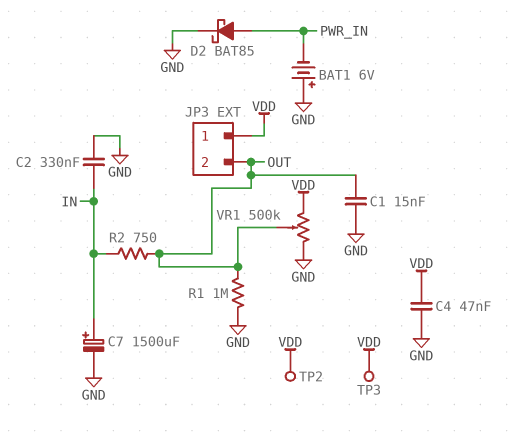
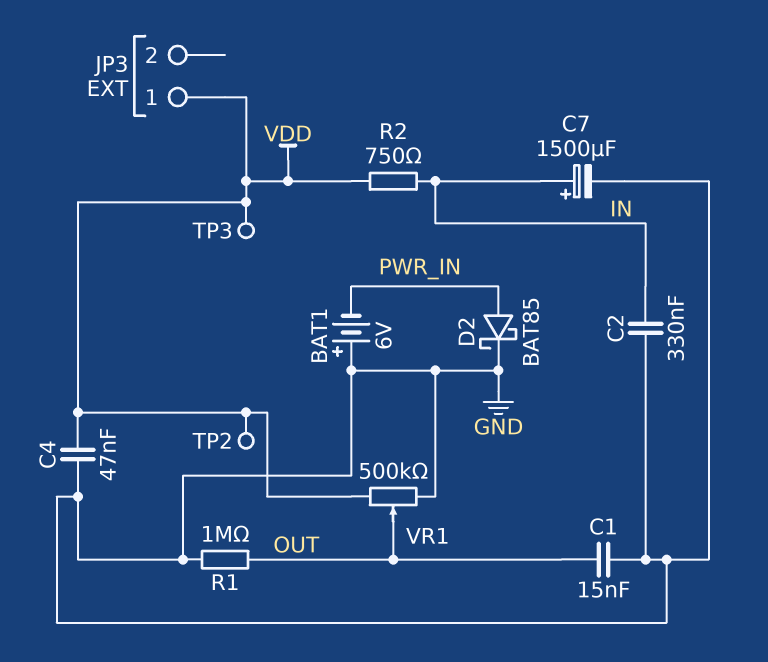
JP3 pin 2: OUT -> none
R2: 750 (IN, OUT) -> 750 (IN, VDD)

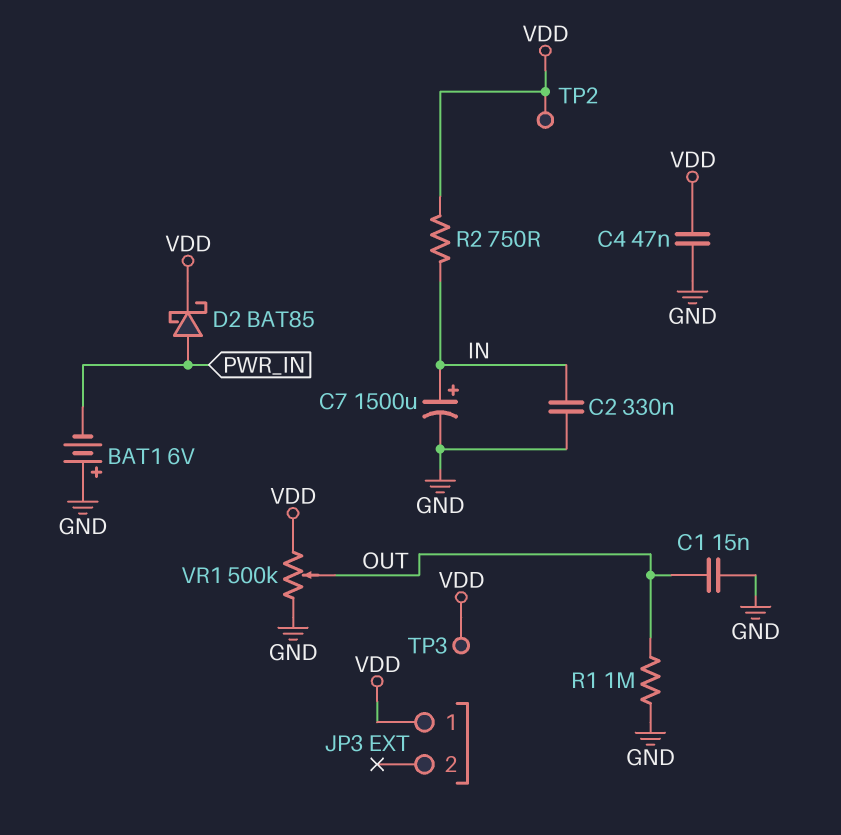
D2: schottky BAT85 (A PWR_IN, K GND) -> schottky BAT85 (A PWR_IN, K VDD)

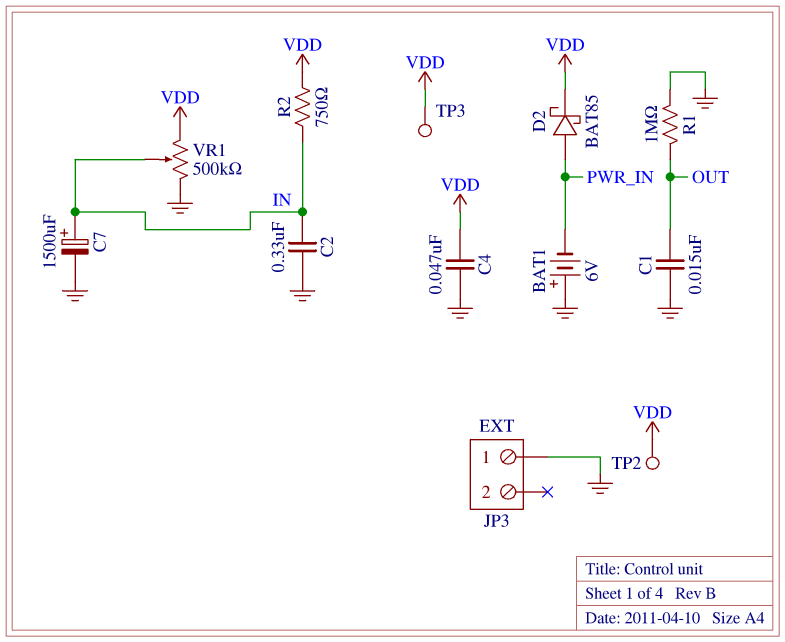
JP3 pin 1: VDD -> GND
VR1: 500k (GND, VDD, wiper OUT) -> 500k (GND, VDD, wiper IN)

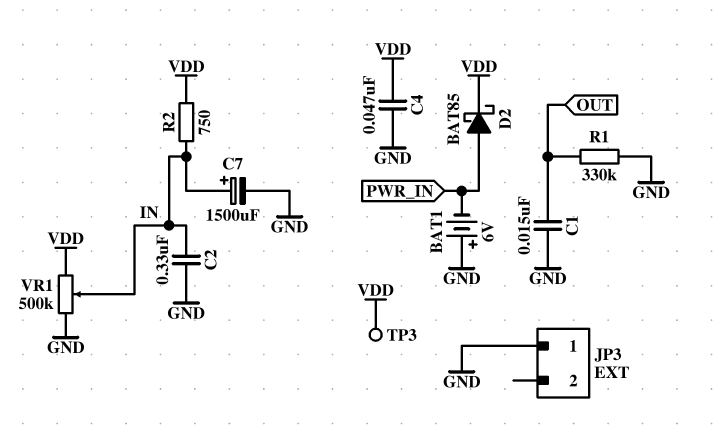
R1: 1M (GND, OUT) -> 330k (GND, OUT)
TP2: test point (VDD) -> none

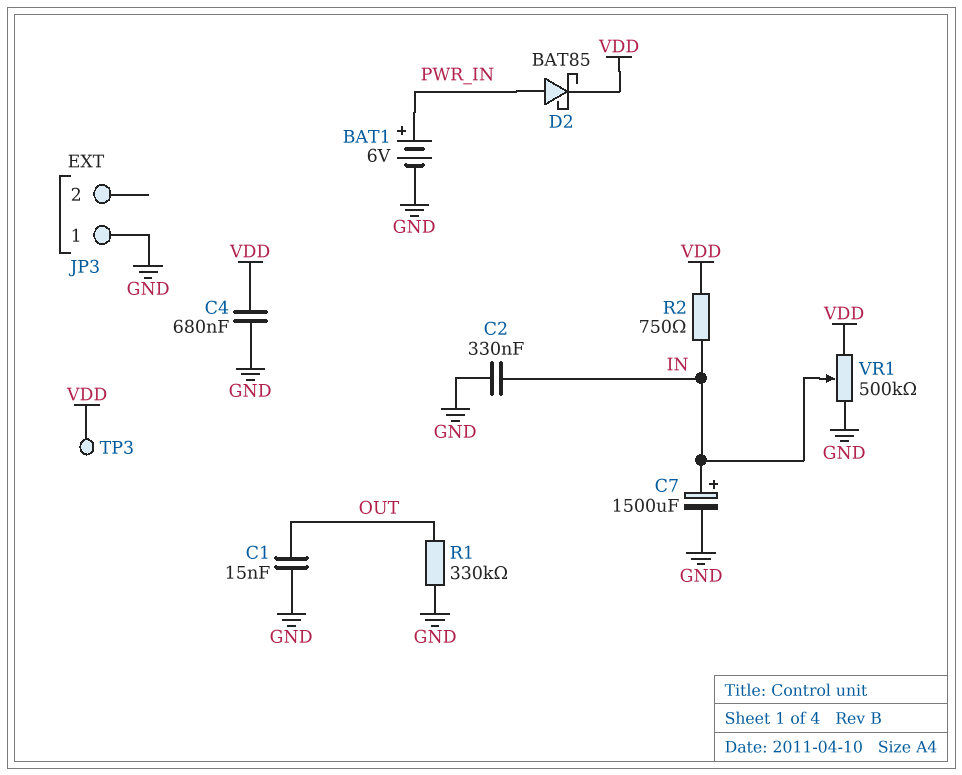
BAT1: 6V (plus GND, minus PWR_IN) -> 6V (plus PWR_IN, minus GND)
C4: 47nF (GND, VDD) -> 680nF (GND, VDD)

- TASK ITEM
Could you write out the records again exactly, without any of their pictures?

- OUTPUT
JP3 pin 2: OUT -> none
R2: 750 (IN, OUT) -> 750 (IN, VDD)

D2: schottky BAT85 (A PWR_IN, K GND) -> schottky BAT85 (A PWR_IN, K VDD)

JP3 pin 1: VDD -> GND
VR1: 500k (GND, VDD, wiper OUT) -> 500k (GND, VDD, wiper IN)

R1: 1M (GND, OUT) -> 330k (GND, OUT)
TP2: test point (VDD) -> none

BAT1: 6V (plus GND, minus PWR_IN) -> 6V (plus PWR_IN, minus GND)
C4: 47nF (GND, VDD) -> 680nF (GND, VDD)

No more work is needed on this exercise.